After finding the line containing "Where the Nudelholz" below, please output that line and each following one through the line containing "The second view lost the Dose", exactly as written.

Source information
----------------
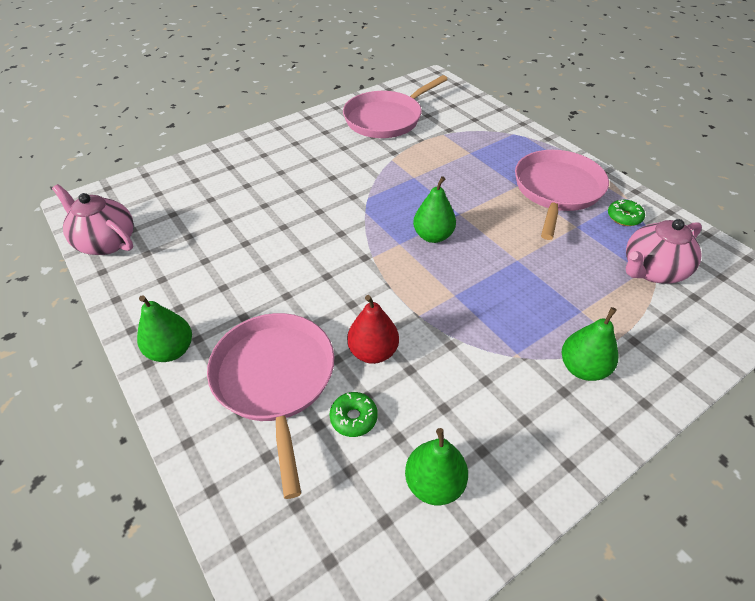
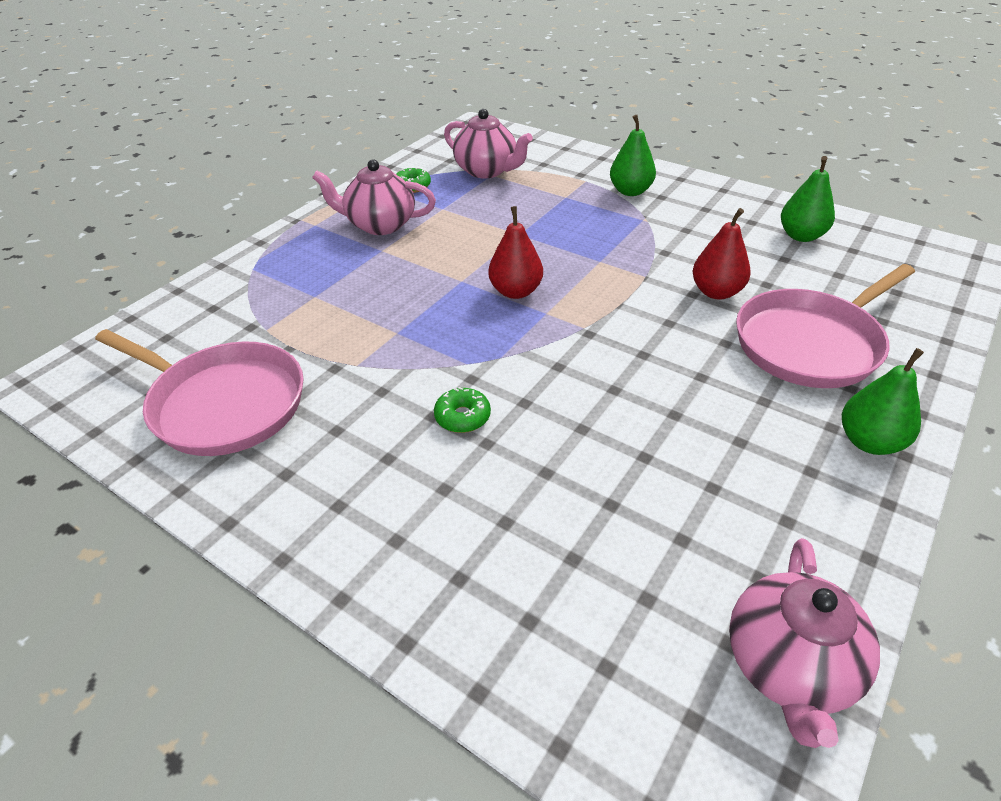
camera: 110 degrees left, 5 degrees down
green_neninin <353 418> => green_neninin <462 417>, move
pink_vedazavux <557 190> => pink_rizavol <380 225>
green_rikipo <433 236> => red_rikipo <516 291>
----------------
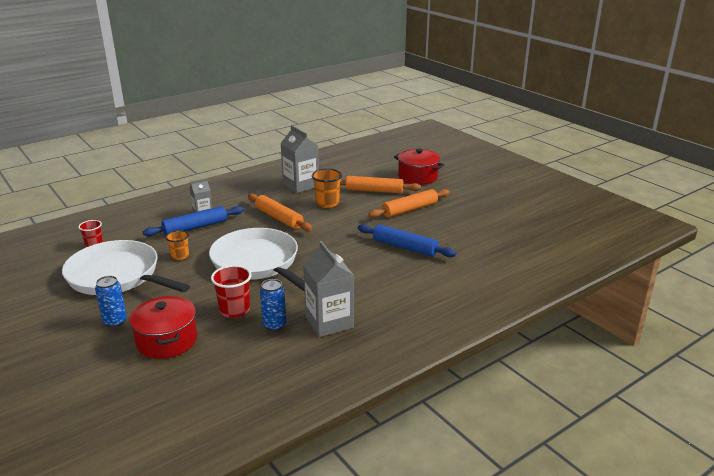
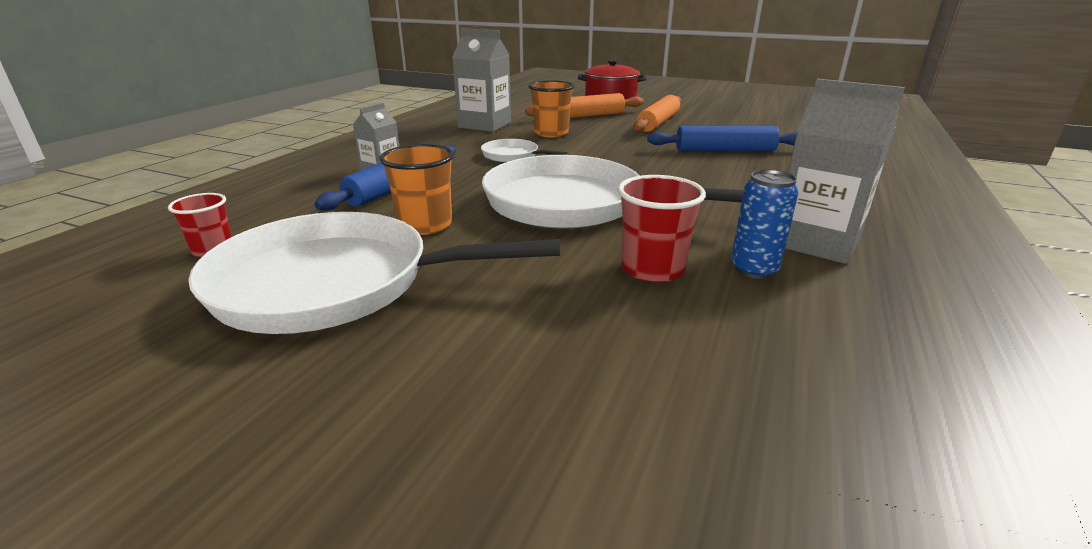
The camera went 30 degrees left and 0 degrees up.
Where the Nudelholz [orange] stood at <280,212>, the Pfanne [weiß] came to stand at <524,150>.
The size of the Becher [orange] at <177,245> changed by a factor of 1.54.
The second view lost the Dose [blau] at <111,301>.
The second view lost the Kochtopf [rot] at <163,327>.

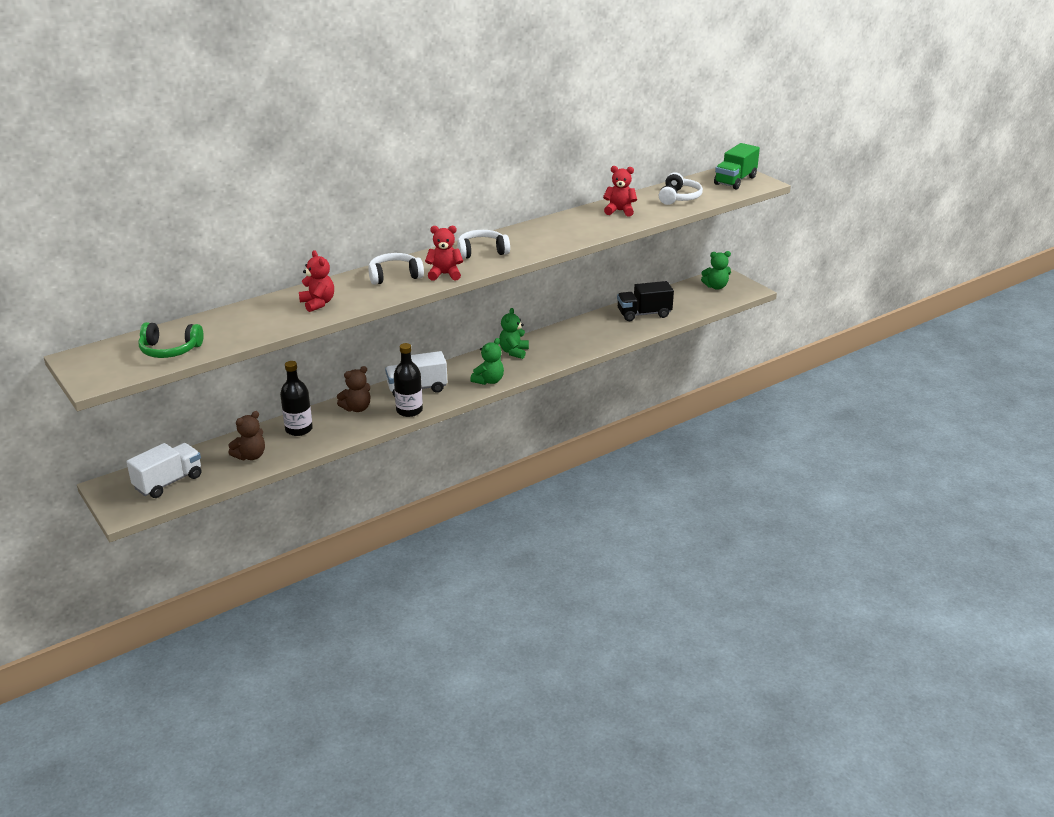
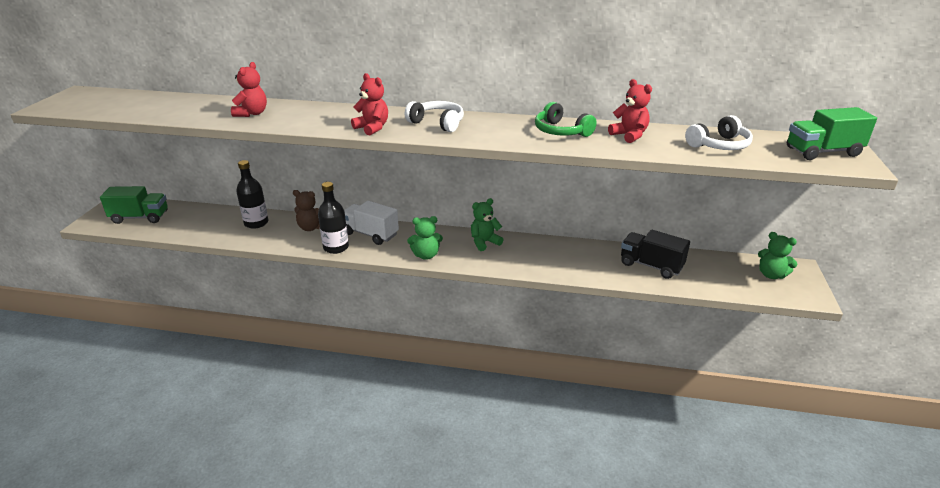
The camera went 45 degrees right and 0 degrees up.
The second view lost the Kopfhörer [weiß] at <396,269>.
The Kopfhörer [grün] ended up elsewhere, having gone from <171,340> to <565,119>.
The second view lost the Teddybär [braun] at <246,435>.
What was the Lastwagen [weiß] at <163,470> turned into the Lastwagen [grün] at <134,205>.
----------------
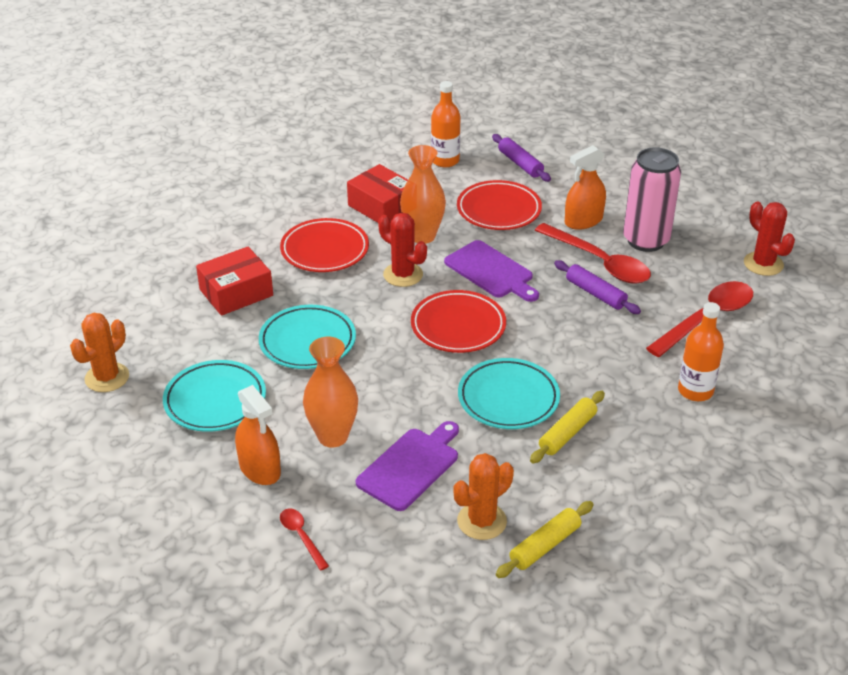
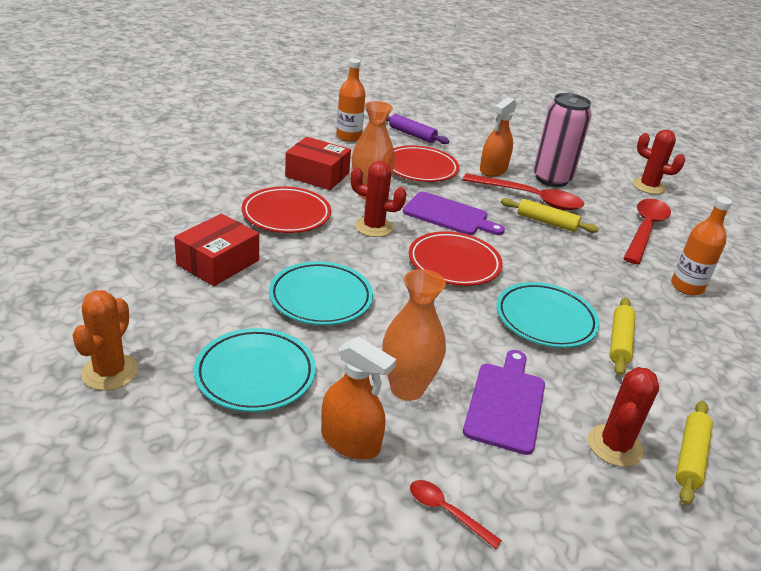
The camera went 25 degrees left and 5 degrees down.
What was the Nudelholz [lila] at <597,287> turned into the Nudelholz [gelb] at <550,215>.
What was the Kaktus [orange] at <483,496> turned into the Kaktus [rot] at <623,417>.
----------------
Solution for this task
Where the Nudelholz [orange] stood at <280,212>, the Pfanne [weiß] came to stand at <524,150>.
The size of the Becher [orange] at <177,245> changed by a factor of 1.54.
The second view lost the Dose [blau] at <111,301>.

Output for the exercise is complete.